-- EXERCISE OBJECTIVE --
Go to the line in the entries below that holds "R1: 47k (OUT, VO) -> 68k (OUT, VO)" and repeat exactly from there through the line that holds "R5: none -> 220 (VS, n12)", inclusive.
*** Opening ENTRIES SUPPLIED ***
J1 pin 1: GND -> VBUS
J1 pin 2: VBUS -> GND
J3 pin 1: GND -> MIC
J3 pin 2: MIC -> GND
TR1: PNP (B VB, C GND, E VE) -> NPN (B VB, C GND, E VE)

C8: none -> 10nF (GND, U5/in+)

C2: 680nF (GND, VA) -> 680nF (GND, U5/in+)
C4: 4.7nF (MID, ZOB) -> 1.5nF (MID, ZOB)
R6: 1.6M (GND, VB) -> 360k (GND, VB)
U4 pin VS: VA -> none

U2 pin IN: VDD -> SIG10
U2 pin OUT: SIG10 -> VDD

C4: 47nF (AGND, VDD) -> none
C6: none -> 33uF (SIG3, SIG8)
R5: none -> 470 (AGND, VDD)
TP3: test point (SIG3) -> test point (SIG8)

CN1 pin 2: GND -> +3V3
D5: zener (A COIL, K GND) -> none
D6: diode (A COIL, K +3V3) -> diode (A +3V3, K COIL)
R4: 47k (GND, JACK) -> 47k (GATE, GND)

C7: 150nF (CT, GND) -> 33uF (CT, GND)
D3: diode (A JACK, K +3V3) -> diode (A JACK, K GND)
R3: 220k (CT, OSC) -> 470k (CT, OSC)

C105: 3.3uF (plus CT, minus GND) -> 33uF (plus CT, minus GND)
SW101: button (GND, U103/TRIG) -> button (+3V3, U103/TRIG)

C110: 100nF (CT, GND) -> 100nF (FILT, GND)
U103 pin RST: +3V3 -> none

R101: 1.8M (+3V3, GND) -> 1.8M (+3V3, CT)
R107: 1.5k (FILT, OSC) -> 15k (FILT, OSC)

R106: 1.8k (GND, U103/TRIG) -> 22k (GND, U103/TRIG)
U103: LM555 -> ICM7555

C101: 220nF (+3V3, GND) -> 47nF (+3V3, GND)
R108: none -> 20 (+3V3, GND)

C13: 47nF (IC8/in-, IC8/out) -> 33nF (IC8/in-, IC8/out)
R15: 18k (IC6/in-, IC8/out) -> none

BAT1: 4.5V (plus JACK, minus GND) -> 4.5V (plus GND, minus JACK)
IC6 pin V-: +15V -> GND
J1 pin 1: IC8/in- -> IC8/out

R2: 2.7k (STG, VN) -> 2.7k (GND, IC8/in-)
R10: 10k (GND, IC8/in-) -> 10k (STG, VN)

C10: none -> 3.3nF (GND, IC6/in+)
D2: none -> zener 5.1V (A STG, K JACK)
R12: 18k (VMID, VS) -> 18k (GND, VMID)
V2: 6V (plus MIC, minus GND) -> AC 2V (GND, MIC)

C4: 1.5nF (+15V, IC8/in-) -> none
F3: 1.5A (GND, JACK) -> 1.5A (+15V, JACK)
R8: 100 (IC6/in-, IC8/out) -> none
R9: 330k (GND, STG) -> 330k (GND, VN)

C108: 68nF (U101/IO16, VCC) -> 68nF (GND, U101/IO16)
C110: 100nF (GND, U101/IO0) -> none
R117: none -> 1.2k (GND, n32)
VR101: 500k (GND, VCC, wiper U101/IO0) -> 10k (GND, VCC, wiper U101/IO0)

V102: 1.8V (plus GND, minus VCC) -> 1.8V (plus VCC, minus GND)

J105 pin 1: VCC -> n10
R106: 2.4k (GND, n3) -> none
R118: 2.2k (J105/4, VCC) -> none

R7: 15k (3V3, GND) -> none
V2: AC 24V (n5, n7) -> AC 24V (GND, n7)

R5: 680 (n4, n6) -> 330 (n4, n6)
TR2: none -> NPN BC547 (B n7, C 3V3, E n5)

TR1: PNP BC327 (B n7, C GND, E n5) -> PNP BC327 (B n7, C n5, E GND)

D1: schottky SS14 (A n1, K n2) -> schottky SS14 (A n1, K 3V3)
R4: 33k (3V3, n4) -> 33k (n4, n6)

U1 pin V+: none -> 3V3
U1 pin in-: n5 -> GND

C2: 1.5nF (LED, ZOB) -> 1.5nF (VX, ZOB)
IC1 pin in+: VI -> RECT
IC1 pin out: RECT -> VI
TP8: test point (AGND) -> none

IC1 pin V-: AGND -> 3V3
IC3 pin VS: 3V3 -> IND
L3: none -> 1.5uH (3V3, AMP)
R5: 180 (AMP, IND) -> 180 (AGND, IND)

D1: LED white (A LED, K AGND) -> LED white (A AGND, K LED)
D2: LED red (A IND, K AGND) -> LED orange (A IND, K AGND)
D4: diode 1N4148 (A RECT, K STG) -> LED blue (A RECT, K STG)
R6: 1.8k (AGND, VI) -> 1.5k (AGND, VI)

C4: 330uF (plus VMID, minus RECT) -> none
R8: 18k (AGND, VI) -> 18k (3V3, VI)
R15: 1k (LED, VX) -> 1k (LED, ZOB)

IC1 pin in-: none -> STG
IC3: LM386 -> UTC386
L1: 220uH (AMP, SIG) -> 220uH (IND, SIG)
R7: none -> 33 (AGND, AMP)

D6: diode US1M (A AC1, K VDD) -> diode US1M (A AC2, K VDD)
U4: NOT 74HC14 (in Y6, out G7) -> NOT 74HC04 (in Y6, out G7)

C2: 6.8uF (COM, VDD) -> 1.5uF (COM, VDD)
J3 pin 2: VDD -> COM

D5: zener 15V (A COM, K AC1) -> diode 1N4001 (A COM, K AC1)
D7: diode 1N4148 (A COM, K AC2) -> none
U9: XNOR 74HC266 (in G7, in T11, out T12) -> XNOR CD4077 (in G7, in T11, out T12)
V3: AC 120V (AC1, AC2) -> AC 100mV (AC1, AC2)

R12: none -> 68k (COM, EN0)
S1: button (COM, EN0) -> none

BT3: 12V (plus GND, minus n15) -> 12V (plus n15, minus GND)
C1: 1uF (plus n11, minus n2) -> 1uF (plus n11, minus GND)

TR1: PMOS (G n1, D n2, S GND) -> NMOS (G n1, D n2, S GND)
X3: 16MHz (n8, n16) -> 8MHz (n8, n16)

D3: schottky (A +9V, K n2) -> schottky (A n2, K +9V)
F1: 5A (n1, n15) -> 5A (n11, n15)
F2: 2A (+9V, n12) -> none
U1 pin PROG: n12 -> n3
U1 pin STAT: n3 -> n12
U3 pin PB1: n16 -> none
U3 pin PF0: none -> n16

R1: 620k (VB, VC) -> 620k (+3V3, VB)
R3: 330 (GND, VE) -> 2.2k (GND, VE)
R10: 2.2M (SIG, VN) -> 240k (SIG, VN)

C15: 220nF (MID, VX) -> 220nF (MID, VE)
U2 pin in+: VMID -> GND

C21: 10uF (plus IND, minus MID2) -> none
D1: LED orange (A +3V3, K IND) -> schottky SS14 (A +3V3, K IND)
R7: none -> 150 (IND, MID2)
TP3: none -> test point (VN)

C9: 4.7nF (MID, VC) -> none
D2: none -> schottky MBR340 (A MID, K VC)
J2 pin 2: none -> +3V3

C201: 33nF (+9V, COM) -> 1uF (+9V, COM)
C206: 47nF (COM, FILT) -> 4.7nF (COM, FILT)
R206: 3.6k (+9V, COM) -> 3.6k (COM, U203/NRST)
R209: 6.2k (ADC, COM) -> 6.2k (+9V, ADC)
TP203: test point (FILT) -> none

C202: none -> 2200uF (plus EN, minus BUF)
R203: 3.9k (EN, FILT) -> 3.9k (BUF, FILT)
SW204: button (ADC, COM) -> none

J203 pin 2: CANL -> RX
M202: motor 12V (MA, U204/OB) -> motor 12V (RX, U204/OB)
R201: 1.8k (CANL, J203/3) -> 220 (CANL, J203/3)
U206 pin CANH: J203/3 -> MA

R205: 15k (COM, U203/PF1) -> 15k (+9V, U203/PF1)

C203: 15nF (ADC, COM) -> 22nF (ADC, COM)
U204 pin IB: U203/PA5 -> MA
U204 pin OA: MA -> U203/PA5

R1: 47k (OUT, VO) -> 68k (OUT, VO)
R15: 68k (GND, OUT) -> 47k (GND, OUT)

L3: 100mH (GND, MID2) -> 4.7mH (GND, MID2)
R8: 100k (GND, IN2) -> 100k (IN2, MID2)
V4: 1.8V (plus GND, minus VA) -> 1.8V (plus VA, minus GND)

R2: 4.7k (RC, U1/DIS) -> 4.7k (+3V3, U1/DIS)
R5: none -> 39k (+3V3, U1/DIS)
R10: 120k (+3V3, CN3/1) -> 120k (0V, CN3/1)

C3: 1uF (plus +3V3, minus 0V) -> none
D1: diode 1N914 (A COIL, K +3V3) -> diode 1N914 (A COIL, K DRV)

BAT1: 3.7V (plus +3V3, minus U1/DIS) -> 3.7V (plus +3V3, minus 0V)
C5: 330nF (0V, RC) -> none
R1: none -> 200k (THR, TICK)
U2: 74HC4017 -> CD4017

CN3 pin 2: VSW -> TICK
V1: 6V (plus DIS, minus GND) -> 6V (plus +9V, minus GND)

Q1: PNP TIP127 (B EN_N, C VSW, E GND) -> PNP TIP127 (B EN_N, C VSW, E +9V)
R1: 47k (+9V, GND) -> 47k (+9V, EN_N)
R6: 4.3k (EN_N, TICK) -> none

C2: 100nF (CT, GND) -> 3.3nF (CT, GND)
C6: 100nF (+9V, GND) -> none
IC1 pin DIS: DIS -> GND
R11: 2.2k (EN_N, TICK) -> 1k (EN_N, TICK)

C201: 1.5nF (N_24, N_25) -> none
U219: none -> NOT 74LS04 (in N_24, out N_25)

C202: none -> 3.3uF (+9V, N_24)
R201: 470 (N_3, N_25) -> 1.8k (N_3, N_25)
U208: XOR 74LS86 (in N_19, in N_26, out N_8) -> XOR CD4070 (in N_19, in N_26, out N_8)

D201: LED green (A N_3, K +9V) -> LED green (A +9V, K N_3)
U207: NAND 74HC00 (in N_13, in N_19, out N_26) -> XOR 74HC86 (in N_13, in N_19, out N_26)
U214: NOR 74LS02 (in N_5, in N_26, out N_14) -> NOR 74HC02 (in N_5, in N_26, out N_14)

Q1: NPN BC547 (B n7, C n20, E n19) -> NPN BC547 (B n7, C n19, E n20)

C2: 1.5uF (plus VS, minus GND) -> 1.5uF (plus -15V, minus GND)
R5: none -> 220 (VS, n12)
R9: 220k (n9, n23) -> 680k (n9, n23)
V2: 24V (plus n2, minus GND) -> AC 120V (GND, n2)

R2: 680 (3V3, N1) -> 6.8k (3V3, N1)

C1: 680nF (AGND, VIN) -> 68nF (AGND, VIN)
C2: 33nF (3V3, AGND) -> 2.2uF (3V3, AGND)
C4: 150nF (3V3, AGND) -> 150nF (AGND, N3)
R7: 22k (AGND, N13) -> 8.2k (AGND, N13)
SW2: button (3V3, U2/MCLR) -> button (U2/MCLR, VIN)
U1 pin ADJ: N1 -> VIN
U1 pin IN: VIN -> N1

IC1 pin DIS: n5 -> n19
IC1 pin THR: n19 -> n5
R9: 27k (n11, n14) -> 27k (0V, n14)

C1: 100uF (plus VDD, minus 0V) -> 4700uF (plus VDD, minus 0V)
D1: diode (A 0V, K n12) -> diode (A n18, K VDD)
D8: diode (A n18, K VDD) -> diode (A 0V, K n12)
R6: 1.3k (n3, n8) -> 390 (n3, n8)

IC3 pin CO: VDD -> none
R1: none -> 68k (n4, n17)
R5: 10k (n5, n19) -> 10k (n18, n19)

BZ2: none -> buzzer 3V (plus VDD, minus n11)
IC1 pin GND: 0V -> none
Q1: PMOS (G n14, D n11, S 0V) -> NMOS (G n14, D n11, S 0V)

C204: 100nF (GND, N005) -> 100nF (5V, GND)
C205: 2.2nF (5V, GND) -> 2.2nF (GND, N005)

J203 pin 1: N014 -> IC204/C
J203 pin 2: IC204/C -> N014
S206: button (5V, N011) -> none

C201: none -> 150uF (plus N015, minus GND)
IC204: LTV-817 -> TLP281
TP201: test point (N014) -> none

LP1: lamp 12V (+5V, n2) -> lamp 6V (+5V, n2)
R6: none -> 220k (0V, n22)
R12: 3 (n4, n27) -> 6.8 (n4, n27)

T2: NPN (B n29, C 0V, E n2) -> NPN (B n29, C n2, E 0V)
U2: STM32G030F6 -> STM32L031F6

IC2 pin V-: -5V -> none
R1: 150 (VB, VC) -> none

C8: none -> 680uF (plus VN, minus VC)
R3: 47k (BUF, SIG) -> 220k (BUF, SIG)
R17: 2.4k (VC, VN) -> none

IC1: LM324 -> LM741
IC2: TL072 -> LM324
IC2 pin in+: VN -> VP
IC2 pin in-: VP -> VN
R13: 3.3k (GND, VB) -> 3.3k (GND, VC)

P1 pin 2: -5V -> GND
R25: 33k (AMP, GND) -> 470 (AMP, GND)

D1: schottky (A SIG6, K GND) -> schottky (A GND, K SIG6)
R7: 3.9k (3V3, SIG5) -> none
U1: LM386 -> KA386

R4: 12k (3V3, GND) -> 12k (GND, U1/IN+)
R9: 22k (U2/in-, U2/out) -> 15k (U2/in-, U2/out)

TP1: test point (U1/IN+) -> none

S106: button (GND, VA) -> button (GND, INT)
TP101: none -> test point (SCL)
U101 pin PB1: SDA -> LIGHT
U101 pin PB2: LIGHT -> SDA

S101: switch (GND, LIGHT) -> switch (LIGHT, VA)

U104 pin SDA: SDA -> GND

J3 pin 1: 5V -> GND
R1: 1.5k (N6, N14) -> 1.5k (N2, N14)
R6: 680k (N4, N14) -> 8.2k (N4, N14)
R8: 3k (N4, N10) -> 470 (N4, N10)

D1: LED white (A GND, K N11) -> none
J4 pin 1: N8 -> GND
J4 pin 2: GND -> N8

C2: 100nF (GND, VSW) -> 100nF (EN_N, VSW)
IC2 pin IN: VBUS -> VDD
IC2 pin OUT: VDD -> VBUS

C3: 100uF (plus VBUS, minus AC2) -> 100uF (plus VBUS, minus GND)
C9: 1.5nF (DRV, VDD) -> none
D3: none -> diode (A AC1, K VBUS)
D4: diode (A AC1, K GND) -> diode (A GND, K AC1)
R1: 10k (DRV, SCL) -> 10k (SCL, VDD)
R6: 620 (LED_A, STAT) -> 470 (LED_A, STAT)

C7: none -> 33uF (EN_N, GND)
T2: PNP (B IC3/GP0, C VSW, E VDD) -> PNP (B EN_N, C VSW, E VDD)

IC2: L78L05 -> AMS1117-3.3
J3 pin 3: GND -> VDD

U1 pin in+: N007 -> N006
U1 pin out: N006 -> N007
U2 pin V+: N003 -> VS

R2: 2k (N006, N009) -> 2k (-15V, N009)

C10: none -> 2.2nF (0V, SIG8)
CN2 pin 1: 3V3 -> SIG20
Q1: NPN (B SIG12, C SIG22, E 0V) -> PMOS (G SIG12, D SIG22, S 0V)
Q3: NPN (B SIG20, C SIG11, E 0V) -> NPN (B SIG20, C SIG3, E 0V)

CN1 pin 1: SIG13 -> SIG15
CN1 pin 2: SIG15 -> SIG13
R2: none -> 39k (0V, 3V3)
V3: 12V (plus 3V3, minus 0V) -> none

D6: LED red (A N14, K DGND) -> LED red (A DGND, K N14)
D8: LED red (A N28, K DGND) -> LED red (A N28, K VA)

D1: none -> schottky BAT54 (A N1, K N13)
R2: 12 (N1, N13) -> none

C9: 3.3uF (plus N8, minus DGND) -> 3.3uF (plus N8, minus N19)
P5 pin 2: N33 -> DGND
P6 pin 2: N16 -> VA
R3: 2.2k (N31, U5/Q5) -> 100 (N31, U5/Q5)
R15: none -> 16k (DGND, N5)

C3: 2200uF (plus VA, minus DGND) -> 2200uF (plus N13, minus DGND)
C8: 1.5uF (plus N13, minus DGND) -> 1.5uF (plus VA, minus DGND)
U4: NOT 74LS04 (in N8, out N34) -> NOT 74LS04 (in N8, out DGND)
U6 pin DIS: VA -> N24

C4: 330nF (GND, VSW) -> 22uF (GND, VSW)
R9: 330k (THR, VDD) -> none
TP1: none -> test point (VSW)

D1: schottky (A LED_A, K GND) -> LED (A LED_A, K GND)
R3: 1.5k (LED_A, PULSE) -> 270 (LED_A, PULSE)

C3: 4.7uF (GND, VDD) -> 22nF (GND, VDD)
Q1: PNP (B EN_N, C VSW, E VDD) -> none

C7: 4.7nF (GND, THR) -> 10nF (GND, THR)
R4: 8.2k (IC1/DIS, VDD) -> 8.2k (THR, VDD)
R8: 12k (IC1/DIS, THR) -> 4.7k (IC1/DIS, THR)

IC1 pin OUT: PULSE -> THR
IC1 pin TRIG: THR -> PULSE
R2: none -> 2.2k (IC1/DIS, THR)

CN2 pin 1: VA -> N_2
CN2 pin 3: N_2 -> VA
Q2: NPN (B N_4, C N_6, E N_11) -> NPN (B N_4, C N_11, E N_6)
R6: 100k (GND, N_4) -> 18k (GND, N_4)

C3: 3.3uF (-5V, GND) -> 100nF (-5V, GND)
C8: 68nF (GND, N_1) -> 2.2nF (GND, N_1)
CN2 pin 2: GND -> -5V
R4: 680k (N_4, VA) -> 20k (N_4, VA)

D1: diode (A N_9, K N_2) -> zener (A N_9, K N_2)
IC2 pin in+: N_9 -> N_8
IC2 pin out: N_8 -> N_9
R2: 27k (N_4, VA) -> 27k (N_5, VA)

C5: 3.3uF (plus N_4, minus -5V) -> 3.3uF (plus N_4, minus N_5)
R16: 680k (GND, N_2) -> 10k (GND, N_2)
*** Closing ENTRIES SUPPLIED ***
-- EXERCISE OUTPUT --
R1: 47k (OUT, VO) -> 68k (OUT, VO)
R15: 68k (GND, OUT) -> 47k (GND, OUT)

L3: 100mH (GND, MID2) -> 4.7mH (GND, MID2)
R8: 100k (GND, IN2) -> 100k (IN2, MID2)
V4: 1.8V (plus GND, minus VA) -> 1.8V (plus VA, minus GND)

R2: 4.7k (RC, U1/DIS) -> 4.7k (+3V3, U1/DIS)
R5: none -> 39k (+3V3, U1/DIS)
R10: 120k (+3V3, CN3/1) -> 120k (0V, CN3/1)

C3: 1uF (plus +3V3, minus 0V) -> none
D1: diode 1N914 (A COIL, K +3V3) -> diode 1N914 (A COIL, K DRV)

BAT1: 3.7V (plus +3V3, minus U1/DIS) -> 3.7V (plus +3V3, minus 0V)
C5: 330nF (0V, RC) -> none
R1: none -> 200k (THR, TICK)
U2: 74HC4017 -> CD4017

CN3 pin 2: VSW -> TICK
V1: 6V (plus DIS, minus GND) -> 6V (plus +9V, minus GND)

Q1: PNP TIP127 (B EN_N, C VSW, E GND) -> PNP TIP127 (B EN_N, C VSW, E +9V)
R1: 47k (+9V, GND) -> 47k (+9V, EN_N)
R6: 4.3k (EN_N, TICK) -> none

C2: 100nF (CT, GND) -> 3.3nF (CT, GND)
C6: 100nF (+9V, GND) -> none
IC1 pin DIS: DIS -> GND
R11: 2.2k (EN_N, TICK) -> 1k (EN_N, TICK)

C201: 1.5nF (N_24, N_25) -> none
U219: none -> NOT 74LS04 (in N_24, out N_25)

C202: none -> 3.3uF (+9V, N_24)
R201: 470 (N_3, N_25) -> 1.8k (N_3, N_25)
U208: XOR 74LS86 (in N_19, in N_26, out N_8) -> XOR CD4070 (in N_19, in N_26, out N_8)

D201: LED green (A N_3, K +9V) -> LED green (A +9V, K N_3)
U207: NAND 74HC00 (in N_13, in N_19, out N_26) -> XOR 74HC86 (in N_13, in N_19, out N_26)
U214: NOR 74LS02 (in N_5, in N_26, out N_14) -> NOR 74HC02 (in N_5, in N_26, out N_14)

Q1: NPN BC547 (B n7, C n20, E n19) -> NPN BC547 (B n7, C n19, E n20)

C2: 1.5uF (plus VS, minus GND) -> 1.5uF (plus -15V, minus GND)
R5: none -> 220 (VS, n12)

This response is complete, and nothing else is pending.